▶ **WORK ITEM**: Go through the data line by line from the top, retyping each exactly, and end with the line that contains "U7: buffer (in".

Change detection data
==========

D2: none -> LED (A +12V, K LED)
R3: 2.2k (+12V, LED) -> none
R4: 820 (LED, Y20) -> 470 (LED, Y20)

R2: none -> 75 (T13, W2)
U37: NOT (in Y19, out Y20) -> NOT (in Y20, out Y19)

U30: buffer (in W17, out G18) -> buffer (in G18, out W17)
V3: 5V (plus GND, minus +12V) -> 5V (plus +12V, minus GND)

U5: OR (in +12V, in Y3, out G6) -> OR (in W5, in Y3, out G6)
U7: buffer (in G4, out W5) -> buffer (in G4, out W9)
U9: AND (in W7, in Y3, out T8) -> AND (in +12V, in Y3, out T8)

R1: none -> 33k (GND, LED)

==========

▶ **FINAL ANSWER**:
D2: none -> LED (A +12V, K LED)
R3: 2.2k (+12V, LED) -> none
R4: 820 (LED, Y20) -> 470 (LED, Y20)

R2: none -> 75 (T13, W2)
U37: NOT (in Y19, out Y20) -> NOT (in Y20, out Y19)

U30: buffer (in W17, out G18) -> buffer (in G18, out W17)
V3: 5V (plus GND, minus +12V) -> 5V (plus +12V, minus GND)

U5: OR (in +12V, in Y3, out G6) -> OR (in W5, in Y3, out G6)
U7: buffer (in G4, out W5) -> buffer (in G4, out W9)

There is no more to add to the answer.